■ **TASK DETAILS**
Repeat every record below exactly, omitting any pictures.
───── DATASET ─────
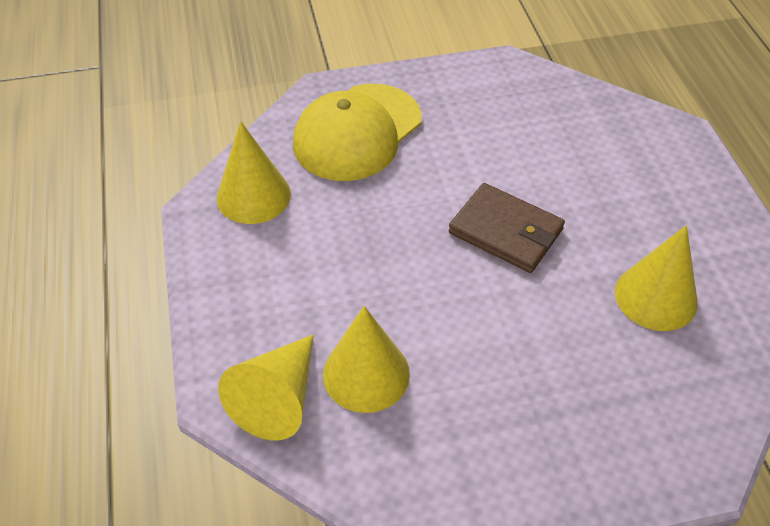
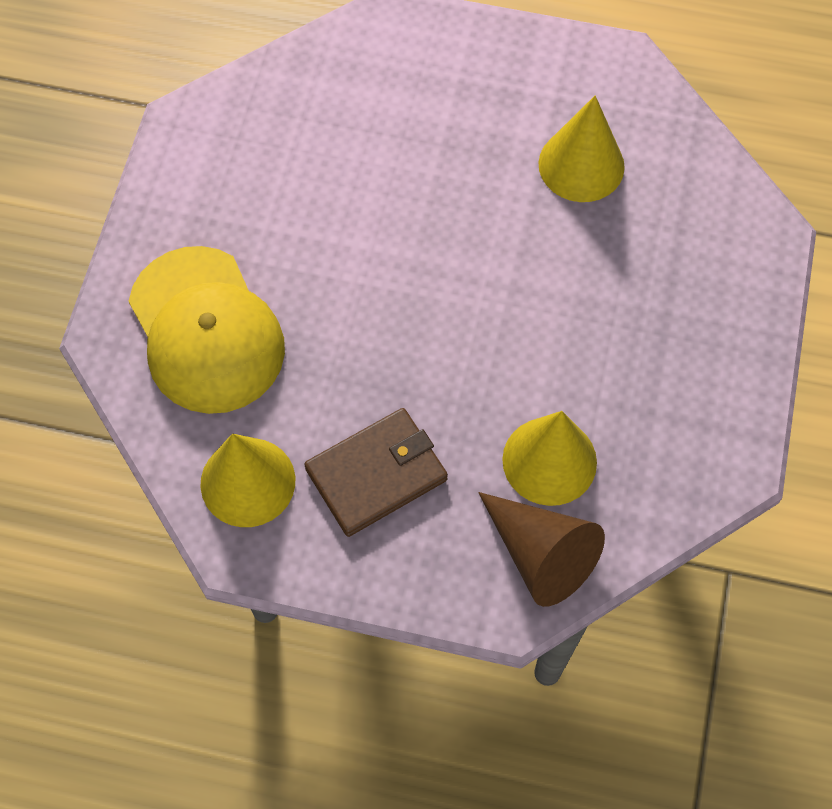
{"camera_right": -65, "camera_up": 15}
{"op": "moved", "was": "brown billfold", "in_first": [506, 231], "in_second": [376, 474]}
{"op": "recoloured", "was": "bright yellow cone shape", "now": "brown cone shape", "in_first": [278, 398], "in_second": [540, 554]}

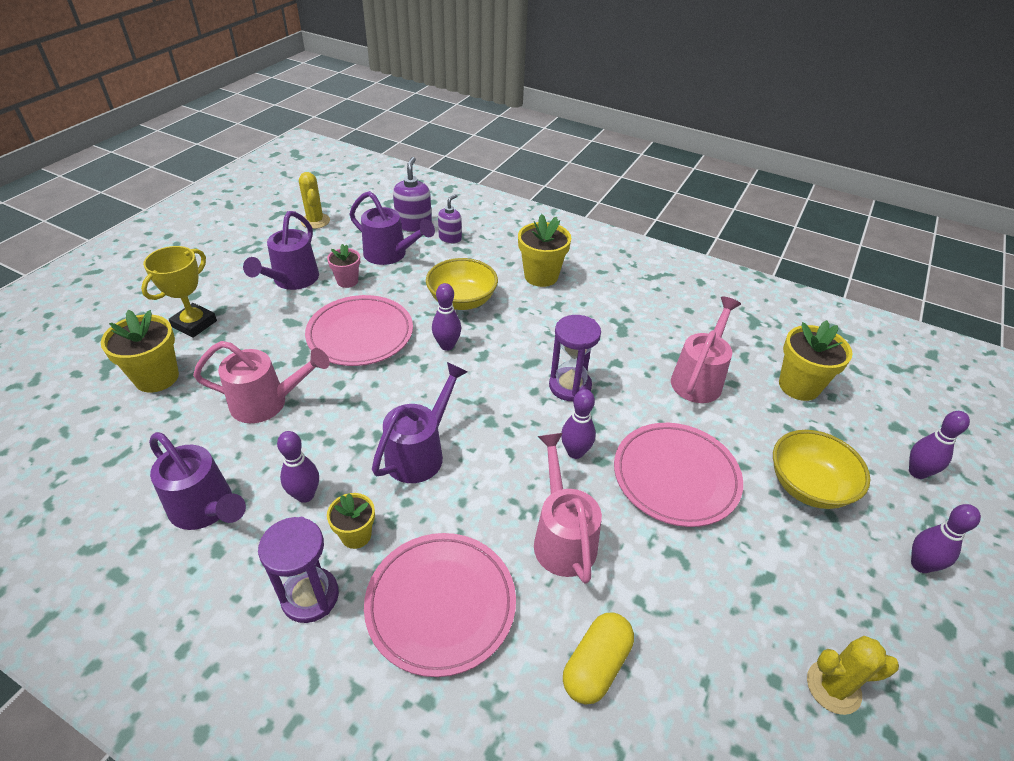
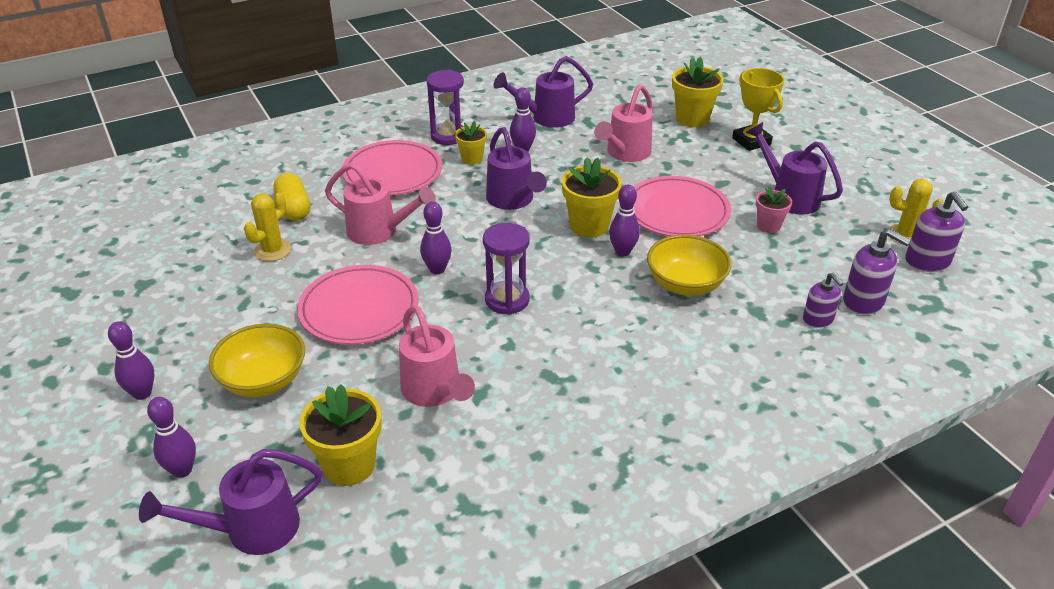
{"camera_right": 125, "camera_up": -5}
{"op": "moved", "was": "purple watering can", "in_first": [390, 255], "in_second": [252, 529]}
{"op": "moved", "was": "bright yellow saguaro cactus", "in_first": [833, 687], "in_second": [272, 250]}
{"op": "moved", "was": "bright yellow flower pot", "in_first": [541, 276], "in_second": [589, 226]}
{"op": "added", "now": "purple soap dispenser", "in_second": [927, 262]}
─────
■ **ANSWER SECTION**
{"camera_right": -65, "camera_up": 15}
{"op": "moved", "was": "brown billfold", "in_first": [506, 231], "in_second": [376, 474]}
{"op": "recoloured", "was": "bright yellow cone shape", "now": "brown cone shape", "in_first": [278, 398], "in_second": [540, 554]}

{"camera_right": 125, "camera_up": -5}
{"op": "moved", "was": "purple watering can", "in_first": [390, 255], "in_second": [252, 529]}
{"op": "moved", "was": "bright yellow saguaro cactus", "in_first": [833, 687], "in_second": [272, 250]}
{"op": "moved", "was": "bright yellow flower pot", "in_first": [541, 276], "in_second": [589, 226]}
{"op": "added", "now": "purple soap dispenser", "in_second": [927, 262]}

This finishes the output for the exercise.